* _YOUR INSTRUCTIONS_
Beginning with the line that contains "red_spray_bottle (no. 2 from left) middle" in the material below, print each line exactly until the line that contains "red_spool top centre => nothing" has been printed, then stop.
== RECORD EXTRACTS ==
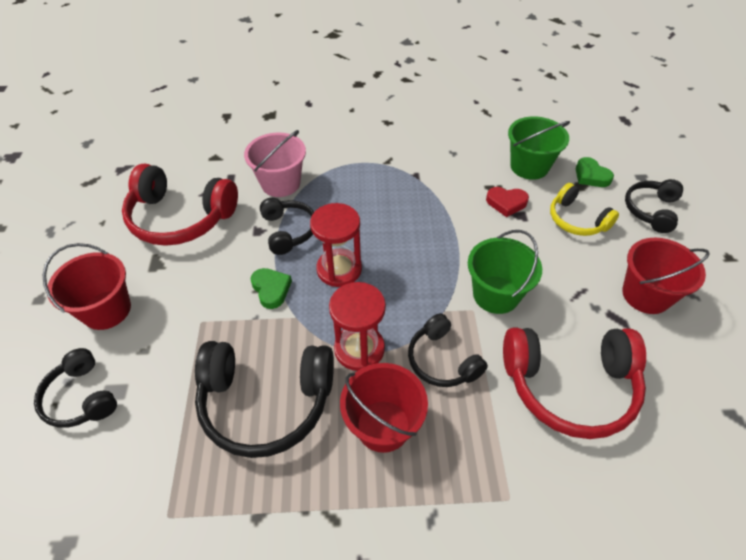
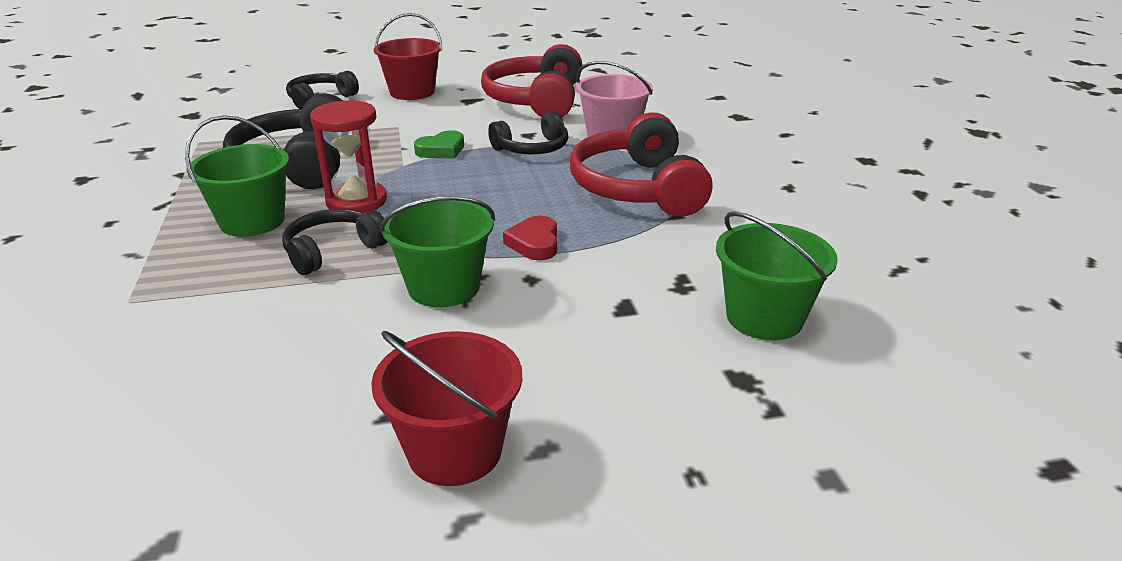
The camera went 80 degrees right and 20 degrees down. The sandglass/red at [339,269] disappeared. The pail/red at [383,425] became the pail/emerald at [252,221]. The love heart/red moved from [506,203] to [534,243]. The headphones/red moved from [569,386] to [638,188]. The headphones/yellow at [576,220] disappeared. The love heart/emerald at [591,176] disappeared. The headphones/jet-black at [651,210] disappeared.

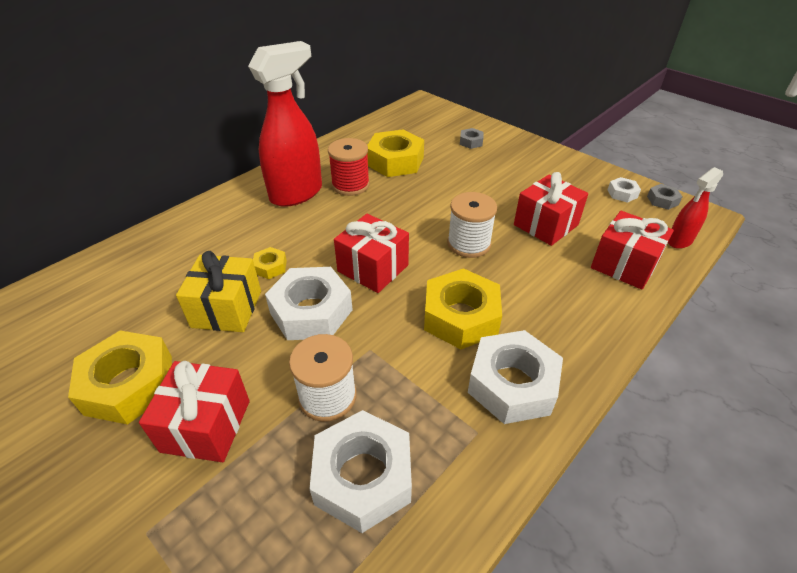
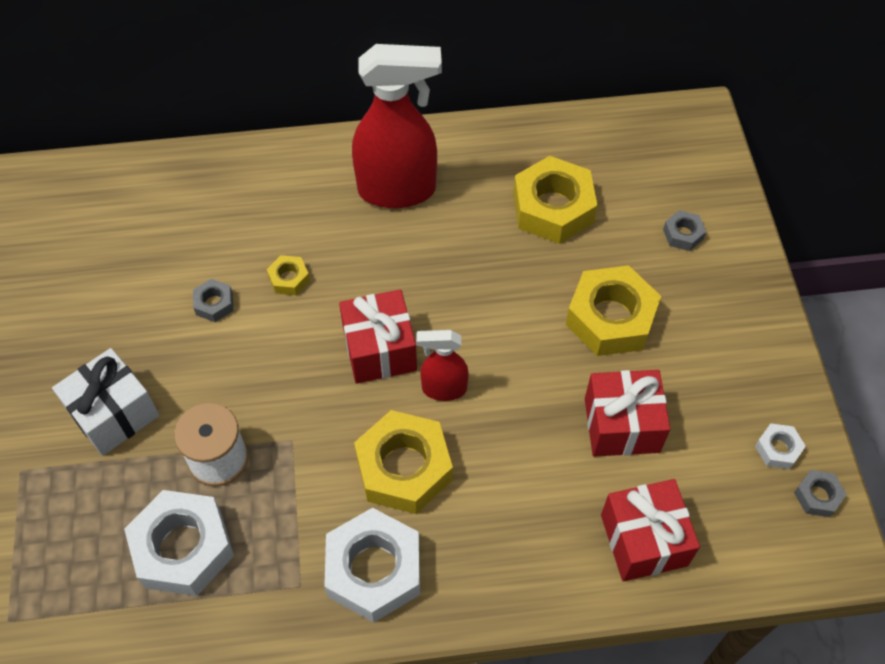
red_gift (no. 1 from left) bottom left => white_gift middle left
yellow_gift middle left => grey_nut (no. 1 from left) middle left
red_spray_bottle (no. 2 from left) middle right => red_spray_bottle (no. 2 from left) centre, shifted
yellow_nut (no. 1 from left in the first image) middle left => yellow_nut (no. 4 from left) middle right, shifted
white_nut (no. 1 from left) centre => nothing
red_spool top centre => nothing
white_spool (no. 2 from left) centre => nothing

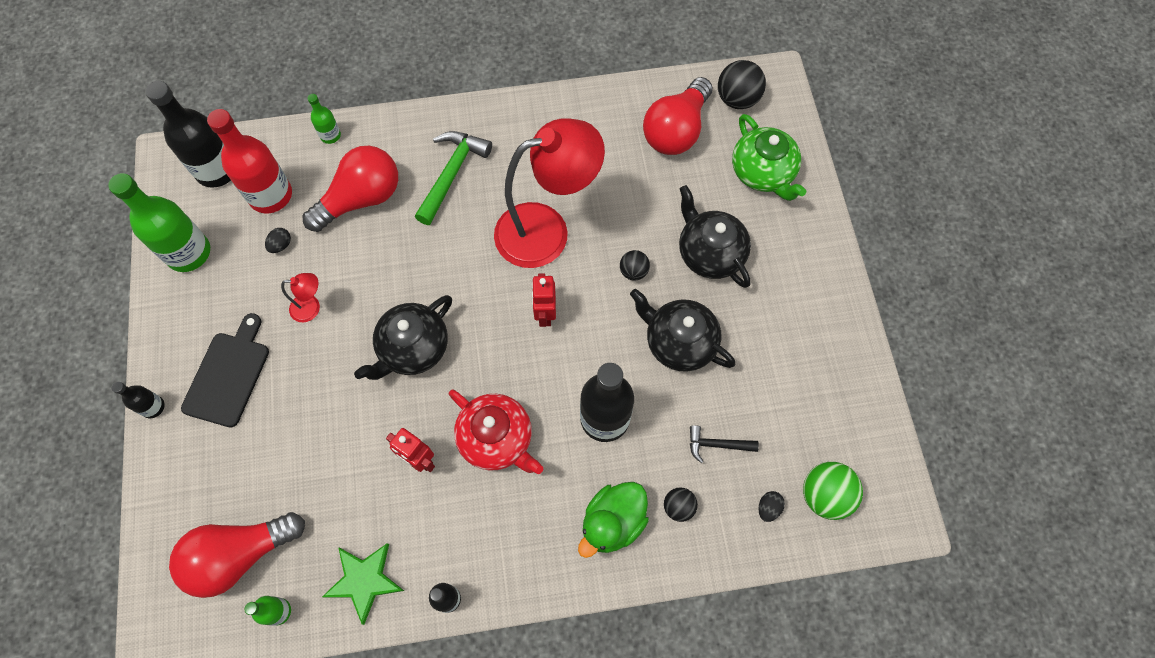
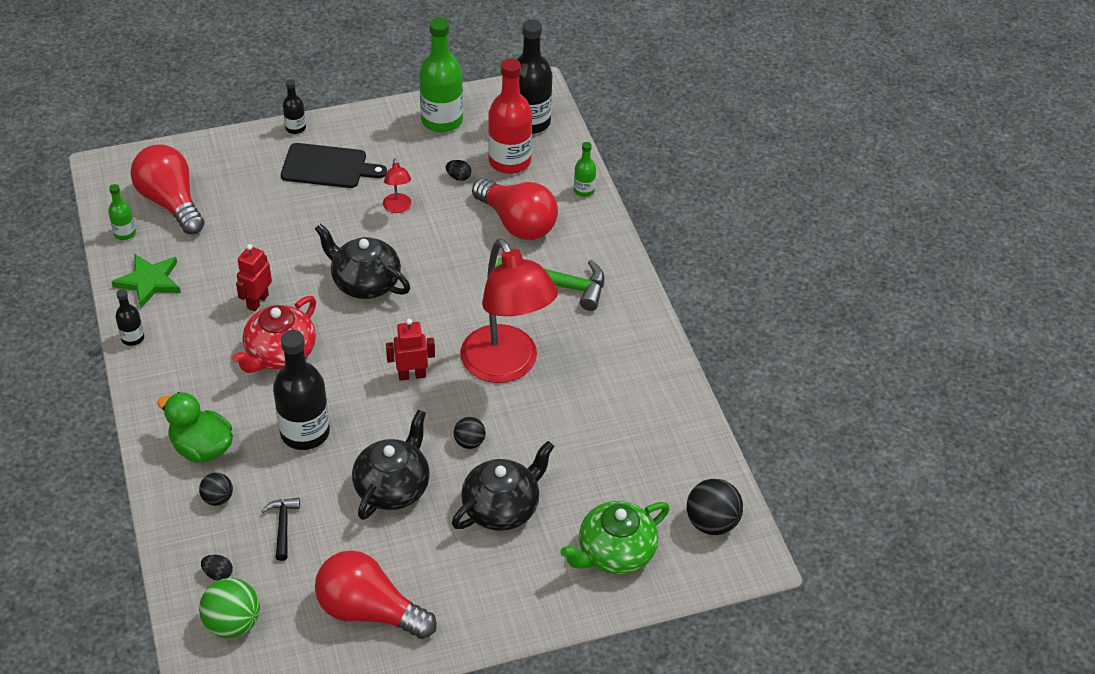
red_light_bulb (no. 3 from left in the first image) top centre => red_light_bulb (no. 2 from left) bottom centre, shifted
===
== RECORD EXTRACTS ==
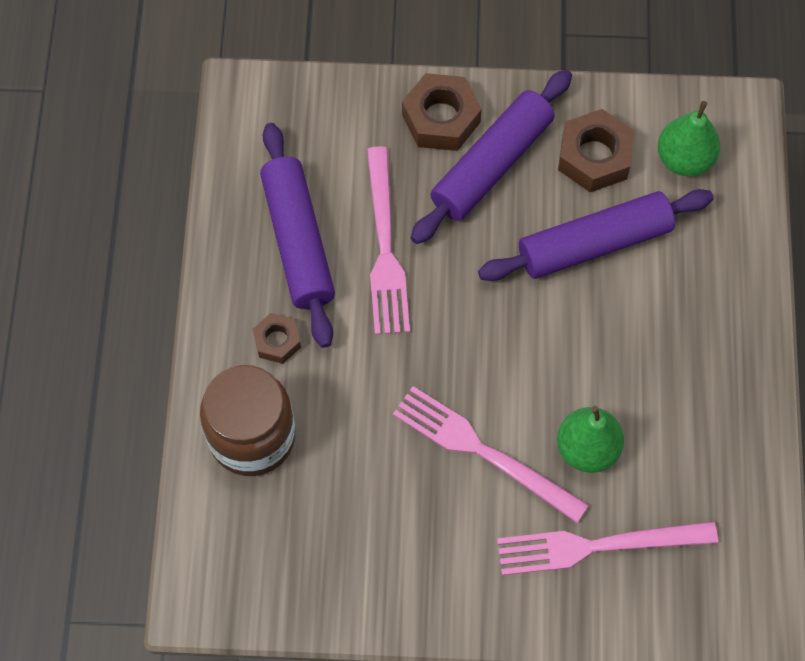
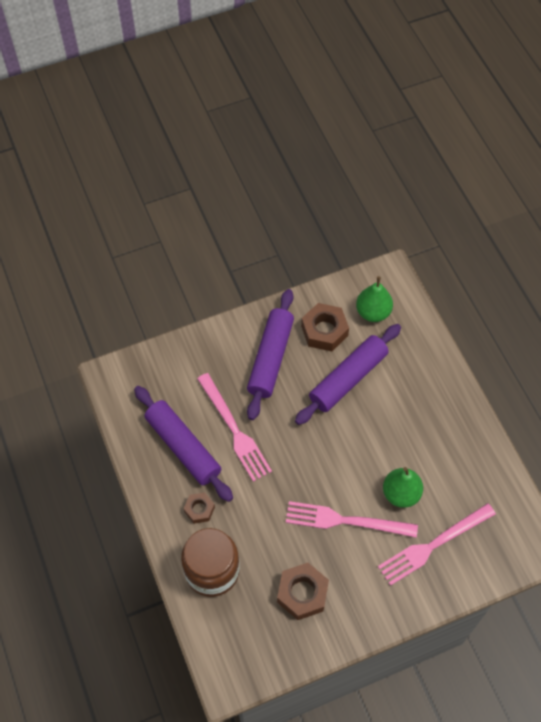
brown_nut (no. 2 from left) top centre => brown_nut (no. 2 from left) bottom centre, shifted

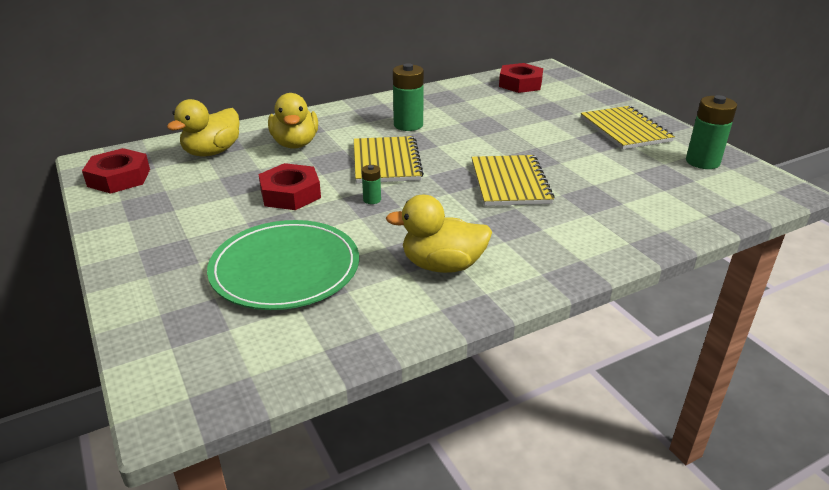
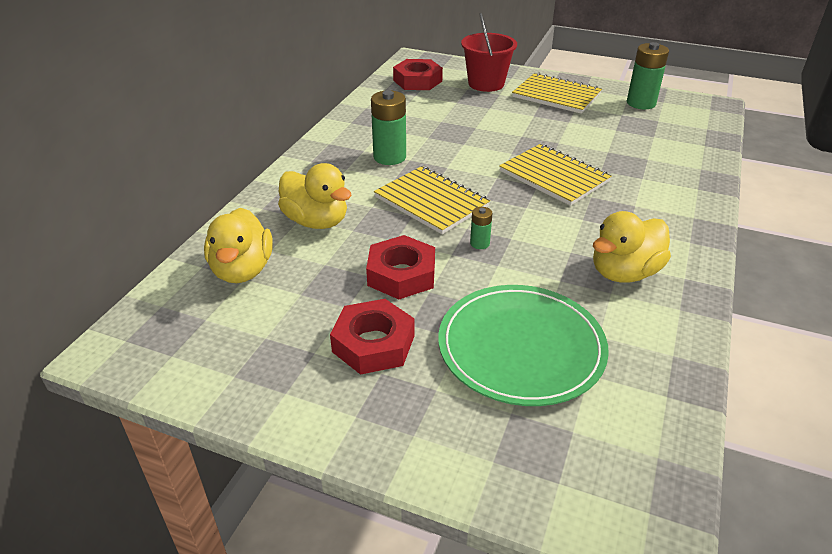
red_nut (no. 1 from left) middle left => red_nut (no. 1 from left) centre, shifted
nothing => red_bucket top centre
===
* _SOLUTION FOR THIS TASK_
red_spray_bottle (no. 2 from left) middle right => red_spray_bottle (no. 2 from left) centre, shifted
yellow_nut (no. 1 from left in the first image) middle left => yellow_nut (no. 4 from left) middle right, shifted
white_nut (no. 1 from left) centre => nothing
red_spool top centre => nothing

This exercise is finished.